- Task -
Search the entries for the word "AGND". Copy every line that holds it.

- Change detection data -
Content starts
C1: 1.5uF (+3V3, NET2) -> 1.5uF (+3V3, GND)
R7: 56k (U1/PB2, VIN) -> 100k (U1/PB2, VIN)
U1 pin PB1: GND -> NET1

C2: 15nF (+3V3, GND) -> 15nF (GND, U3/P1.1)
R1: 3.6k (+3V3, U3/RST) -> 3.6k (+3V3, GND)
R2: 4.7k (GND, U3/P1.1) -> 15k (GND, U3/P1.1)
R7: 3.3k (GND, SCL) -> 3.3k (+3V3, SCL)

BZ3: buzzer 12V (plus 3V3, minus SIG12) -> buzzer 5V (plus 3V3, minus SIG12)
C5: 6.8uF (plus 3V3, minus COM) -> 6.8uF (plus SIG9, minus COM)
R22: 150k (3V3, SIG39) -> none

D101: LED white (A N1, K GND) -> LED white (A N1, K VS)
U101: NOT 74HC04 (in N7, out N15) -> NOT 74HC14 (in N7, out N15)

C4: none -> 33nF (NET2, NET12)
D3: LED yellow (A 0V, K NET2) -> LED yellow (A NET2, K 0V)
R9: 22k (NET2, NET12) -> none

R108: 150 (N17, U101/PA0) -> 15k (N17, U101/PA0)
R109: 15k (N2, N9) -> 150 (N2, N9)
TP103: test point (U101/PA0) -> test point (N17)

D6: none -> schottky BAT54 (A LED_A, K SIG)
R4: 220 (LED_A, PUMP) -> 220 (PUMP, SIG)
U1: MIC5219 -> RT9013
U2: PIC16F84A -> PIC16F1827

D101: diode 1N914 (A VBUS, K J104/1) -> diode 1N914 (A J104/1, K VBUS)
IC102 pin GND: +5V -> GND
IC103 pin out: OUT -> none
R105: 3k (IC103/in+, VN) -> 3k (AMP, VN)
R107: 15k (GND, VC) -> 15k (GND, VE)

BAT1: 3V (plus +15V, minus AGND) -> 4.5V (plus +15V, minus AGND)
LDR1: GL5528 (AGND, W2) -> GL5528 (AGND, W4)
Content ends
- Result of the task -
BAT1: 3V (plus +15V, minus AGND) -> 4.5V (plus +15V, minus AGND)
LDR1: GL5528 (AGND, W2) -> GL5528 (AGND, W4)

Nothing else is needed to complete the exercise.